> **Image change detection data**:
Segment Open

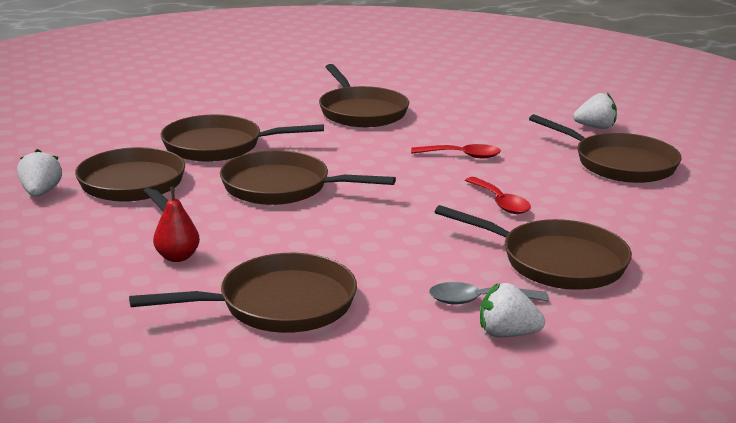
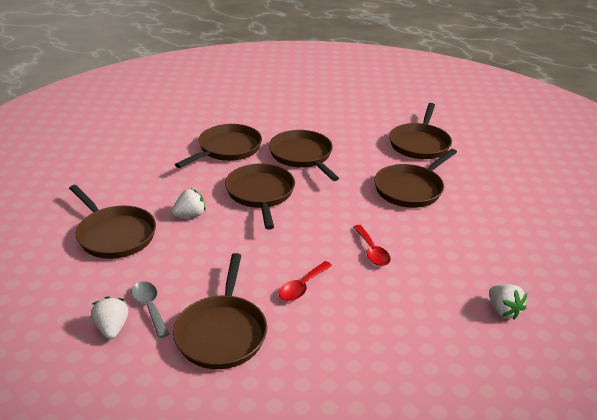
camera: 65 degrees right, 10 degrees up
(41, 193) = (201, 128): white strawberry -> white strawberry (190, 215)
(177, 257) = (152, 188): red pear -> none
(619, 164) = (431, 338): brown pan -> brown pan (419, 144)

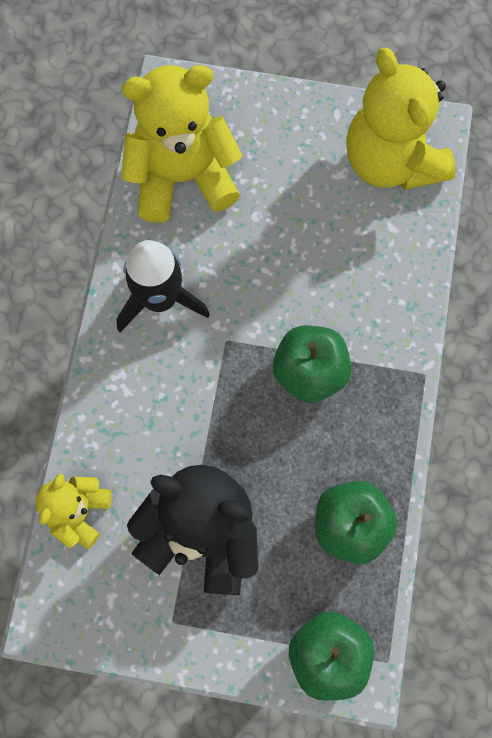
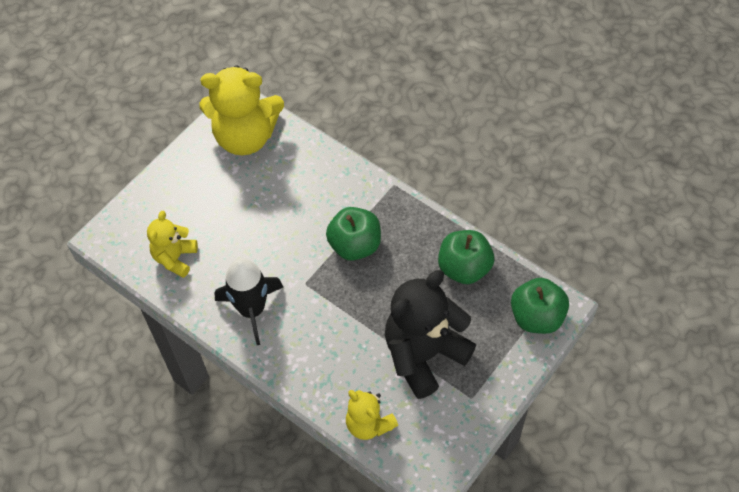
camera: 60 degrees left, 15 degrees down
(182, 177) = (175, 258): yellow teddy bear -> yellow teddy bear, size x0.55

Segment Closed
Segment Open

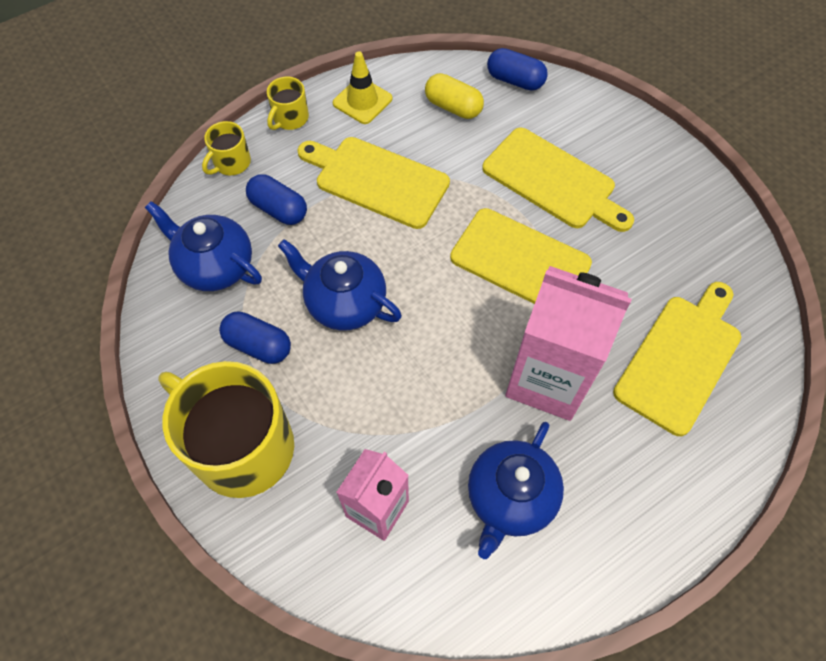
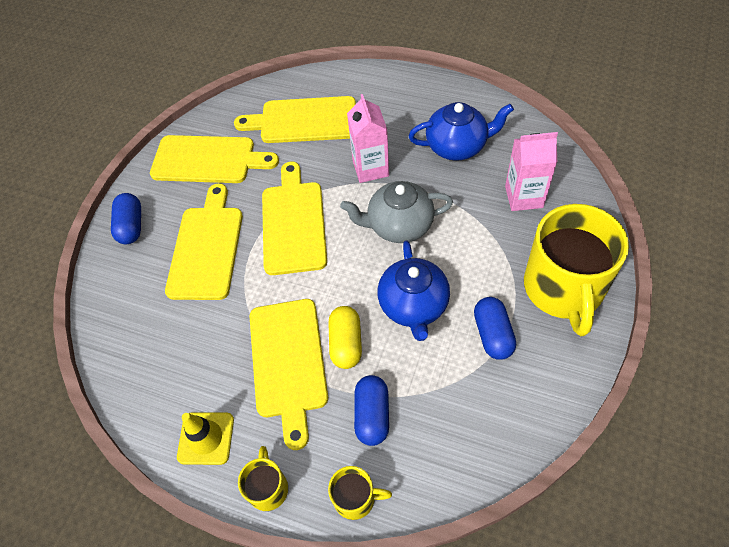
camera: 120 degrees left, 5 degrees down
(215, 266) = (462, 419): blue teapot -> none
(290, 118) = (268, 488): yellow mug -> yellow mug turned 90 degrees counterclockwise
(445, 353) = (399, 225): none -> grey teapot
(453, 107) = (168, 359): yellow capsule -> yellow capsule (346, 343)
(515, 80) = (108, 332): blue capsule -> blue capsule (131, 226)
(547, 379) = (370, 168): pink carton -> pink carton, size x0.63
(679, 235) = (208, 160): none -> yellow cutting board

Segment Closed

> **DESCRIPTION OF THE TASK**: Of the entries above, transcribe exactly those lines that fall between the line containing "(215, 266) = (462, 419): blue teapot -> none" and the line containing "(679, 235) = (208, 160): none", together with those two lines.

> **SOLUTION TO THIS EXERCISE**:
(215, 266) = (462, 419): blue teapot -> none
(290, 118) = (268, 488): yellow mug -> yellow mug turned 90 degrees counterclockwise
(445, 353) = (399, 225): none -> grey teapot
(453, 107) = (168, 359): yellow capsule -> yellow capsule (346, 343)
(515, 80) = (108, 332): blue capsule -> blue capsule (131, 226)
(547, 379) = (370, 168): pink carton -> pink carton, size x0.63
(679, 235) = (208, 160): none -> yellow cutting board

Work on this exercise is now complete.